++++ MATERIAL FOR THE TASK
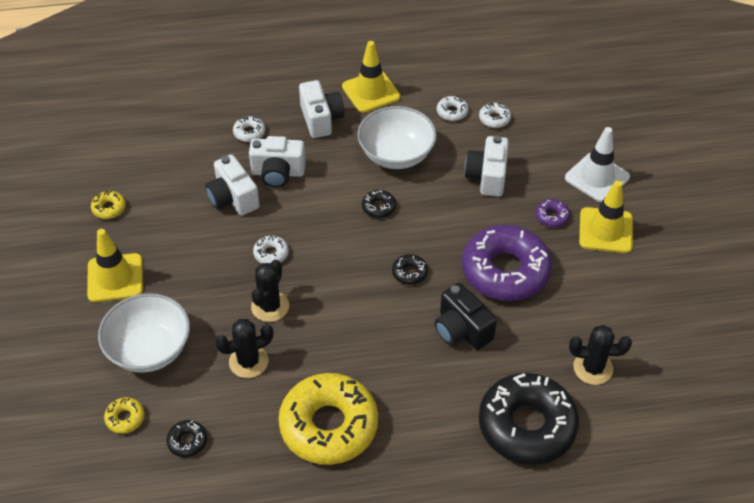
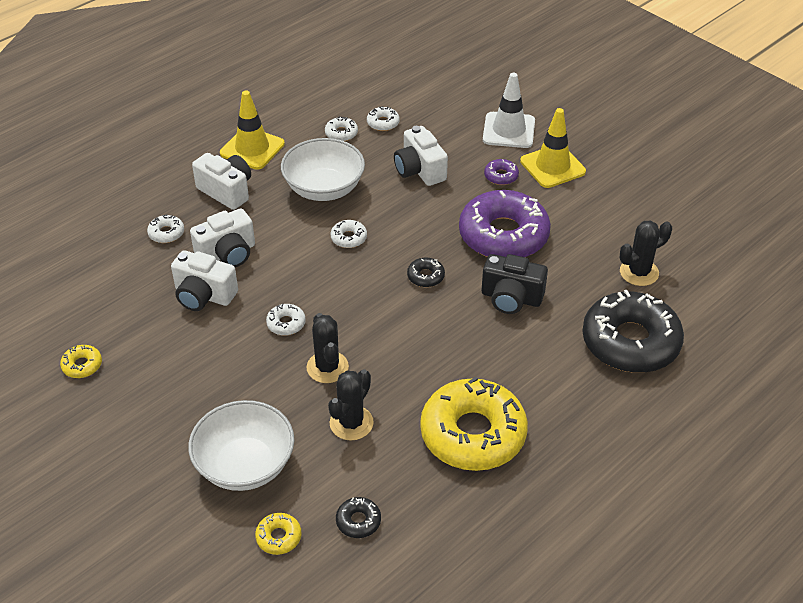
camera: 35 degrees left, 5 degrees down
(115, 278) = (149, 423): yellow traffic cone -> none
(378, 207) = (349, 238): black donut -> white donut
++++++++
++++ MATERIAL FOR THE TASK
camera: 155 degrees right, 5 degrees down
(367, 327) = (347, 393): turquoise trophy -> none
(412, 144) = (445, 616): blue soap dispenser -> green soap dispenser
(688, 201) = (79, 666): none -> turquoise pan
++++++++
WHAT YOU NEED TO DO → Search the listing above for the lines with "camera: 35 degrees left, 5 degrees down" and "(378, 207) = (349, 238): black", then output those lines and all lines between them exactly.

SOLVED EXERCISE →
camera: 35 degrees left, 5 degrees down
(115, 278) = (149, 423): yellow traffic cone -> none
(378, 207) = (349, 238): black donut -> white donut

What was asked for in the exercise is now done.